- WORK TO COMPLETE
Start your answer with the line containing "JP8 pin 4: USER2 -> USER" and end it with the last line of the records below, retyping every line between exactly and adding nothing.

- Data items
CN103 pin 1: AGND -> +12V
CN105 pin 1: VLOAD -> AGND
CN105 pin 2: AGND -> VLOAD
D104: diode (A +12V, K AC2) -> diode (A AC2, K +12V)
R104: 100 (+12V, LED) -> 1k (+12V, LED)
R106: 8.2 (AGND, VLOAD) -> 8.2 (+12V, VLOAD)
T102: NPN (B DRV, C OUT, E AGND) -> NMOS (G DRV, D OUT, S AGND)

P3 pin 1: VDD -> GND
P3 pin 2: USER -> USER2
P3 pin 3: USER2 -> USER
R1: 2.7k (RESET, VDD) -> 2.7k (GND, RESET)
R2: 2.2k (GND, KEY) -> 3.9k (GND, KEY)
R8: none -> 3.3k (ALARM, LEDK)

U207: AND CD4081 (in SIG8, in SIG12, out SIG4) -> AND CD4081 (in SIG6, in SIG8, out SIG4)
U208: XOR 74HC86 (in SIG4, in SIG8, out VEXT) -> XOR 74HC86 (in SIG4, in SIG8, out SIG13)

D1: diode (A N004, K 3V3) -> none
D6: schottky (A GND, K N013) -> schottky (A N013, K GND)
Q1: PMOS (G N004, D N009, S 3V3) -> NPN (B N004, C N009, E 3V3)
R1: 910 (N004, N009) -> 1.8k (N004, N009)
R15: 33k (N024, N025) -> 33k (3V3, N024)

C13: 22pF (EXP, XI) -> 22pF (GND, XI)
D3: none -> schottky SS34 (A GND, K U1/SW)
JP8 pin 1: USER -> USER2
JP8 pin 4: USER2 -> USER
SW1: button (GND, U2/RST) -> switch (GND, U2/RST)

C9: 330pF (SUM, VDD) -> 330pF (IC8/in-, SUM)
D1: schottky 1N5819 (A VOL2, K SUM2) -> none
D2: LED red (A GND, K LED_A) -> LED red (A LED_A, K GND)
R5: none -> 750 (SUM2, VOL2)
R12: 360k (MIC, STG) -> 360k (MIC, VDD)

- THE COMPLETED TASK
JP8 pin 4: USER2 -> USER
SW1: button (GND, U2/RST) -> switch (GND, U2/RST)

C9: 330pF (SUM, VDD) -> 330pF (IC8/in-, SUM)
D1: schottky 1N5819 (A VOL2, K SUM2) -> none
D2: LED red (A GND, K LED_A) -> LED red (A LED_A, K GND)
R5: none -> 750 (SUM2, VOL2)
R12: 360k (MIC, STG) -> 360k (MIC, VDD)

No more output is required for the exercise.